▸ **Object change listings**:
────────────────────────────────────────

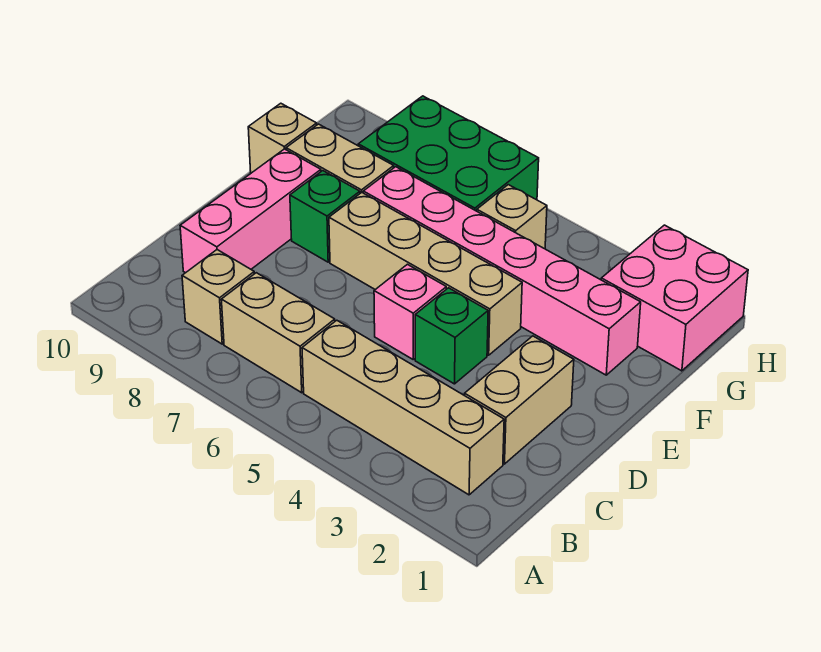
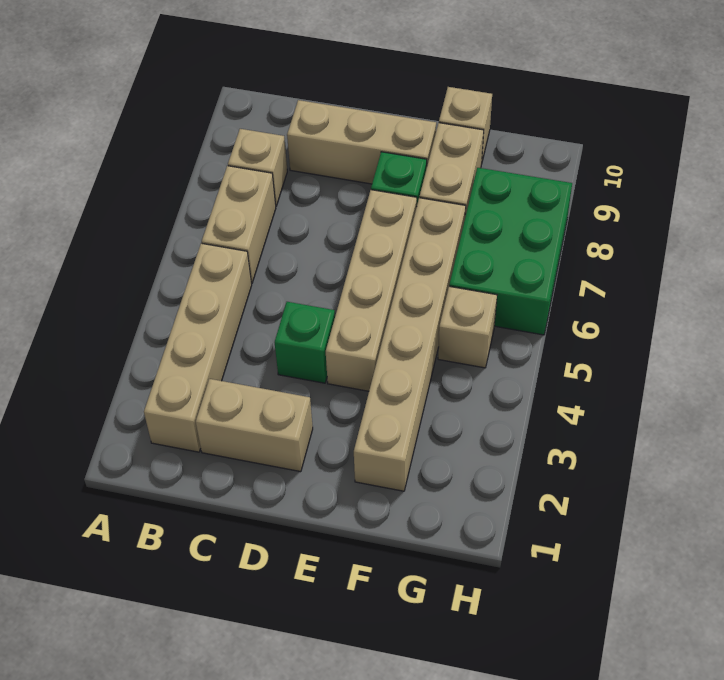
pink 1x3 brick [180,149,321,273] -> tan 1x3 brick [287,100,436,184]
pink 1x1 brick [374,264,446,359] -> none
pink 1x6 brick [363,167,641,375] -> tan 1x6 brick [354,198,466,491]
pink 2x2 brick [601,225,748,371] -> none

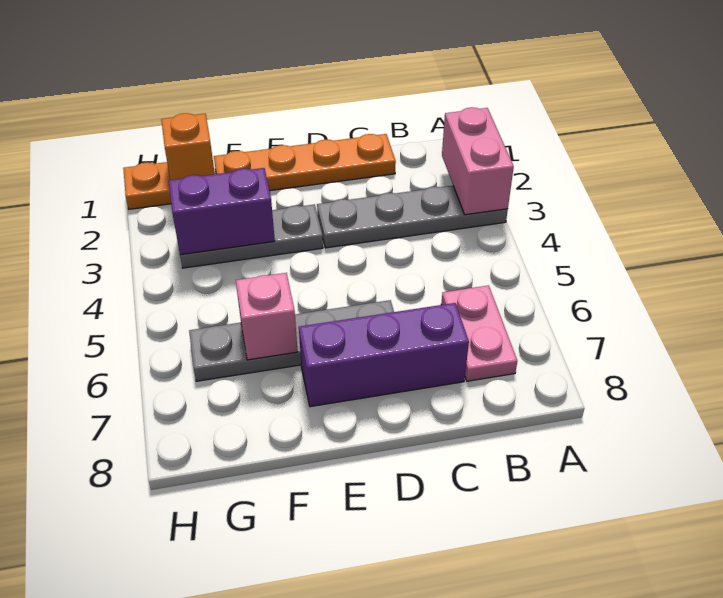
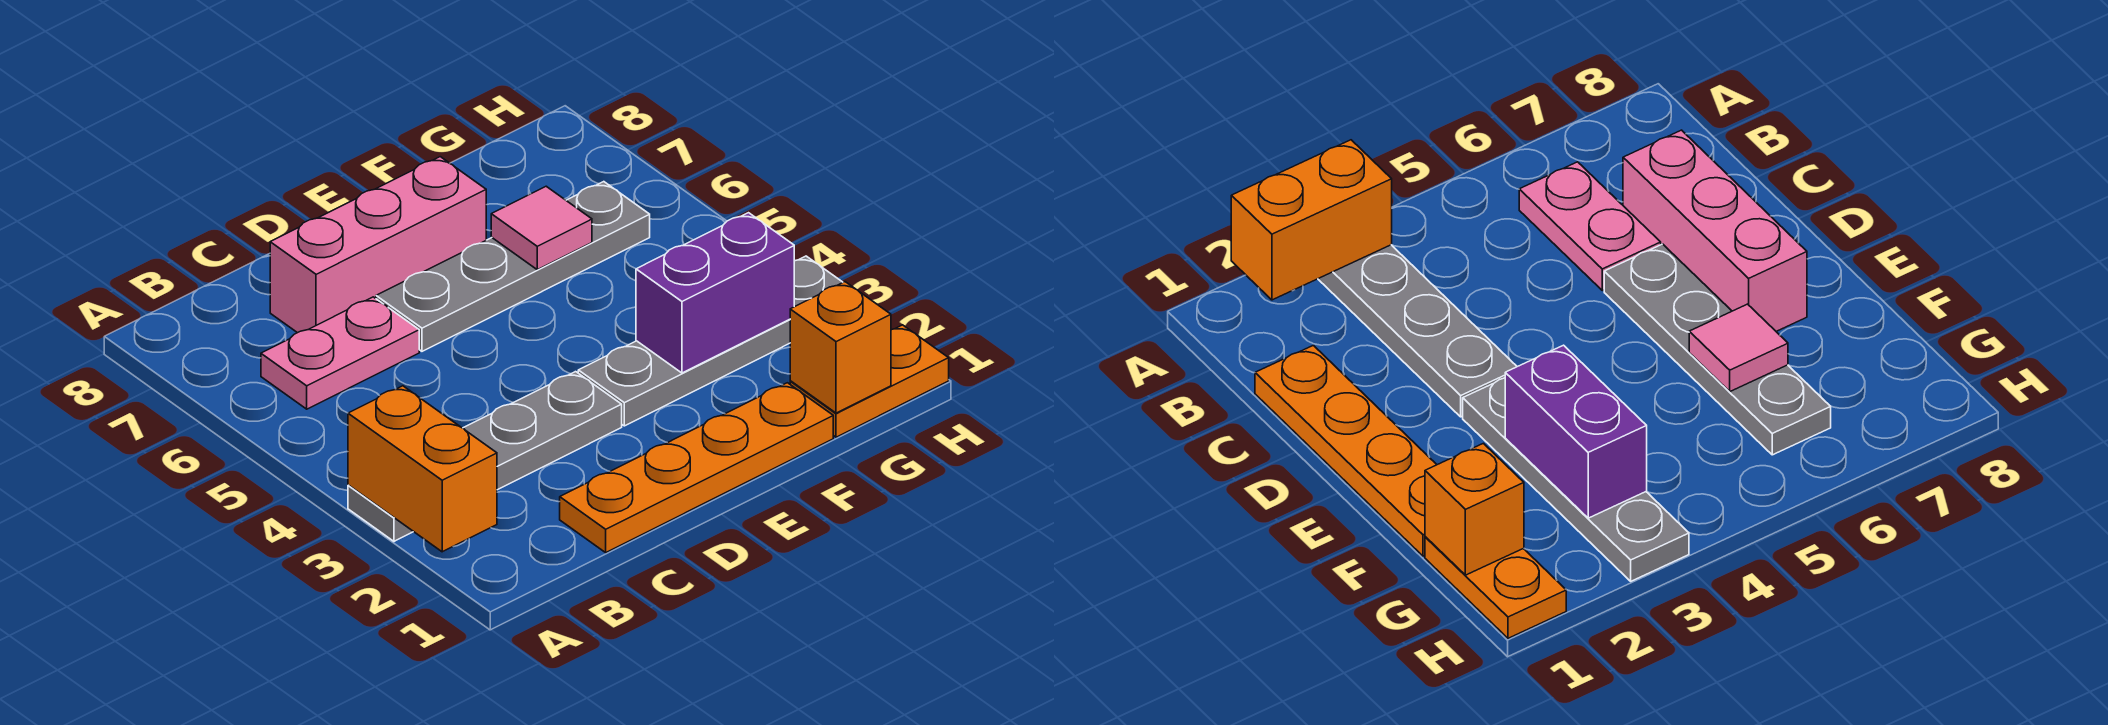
pink 1x2 brick [442,107,514,215] -> orange 1x2 brick [348,386,497,552]
pink 1x2 plate [441,285,517,381] -> pink 1x2 plate turned to [261,297,419,409]
purple 1x3 brick [299,303,469,407] -> pink 1x3 brick [270,157,486,333]
grey 1x3 plate [180,204,323,268] -> grey 1x4 plate [578,256,843,426]
pink 1x1 brick [236,273,298,360] -> pink 1x1 tile [491,186,592,270]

────────────────────────────────────────

Please go through the data above and copy every line that has the word "pink".

▸ **Final answer**:
pink 1x3 brick [180,149,321,273] -> tan 1x3 brick [287,100,436,184]
pink 1x1 brick [374,264,446,359] -> none
pink 1x6 brick [363,167,641,375] -> tan 1x6 brick [354,198,466,491]
pink 2x2 brick [601,225,748,371] -> none
pink 1x2 brick [442,107,514,215] -> orange 1x2 brick [348,386,497,552]
pink 1x2 plate [441,285,517,381] -> pink 1x2 plate turned to [261,297,419,409]
purple 1x3 brick [299,303,469,407] -> pink 1x3 brick [270,157,486,333]
pink 1x1 brick [236,273,298,360] -> pink 1x1 tile [491,186,592,270]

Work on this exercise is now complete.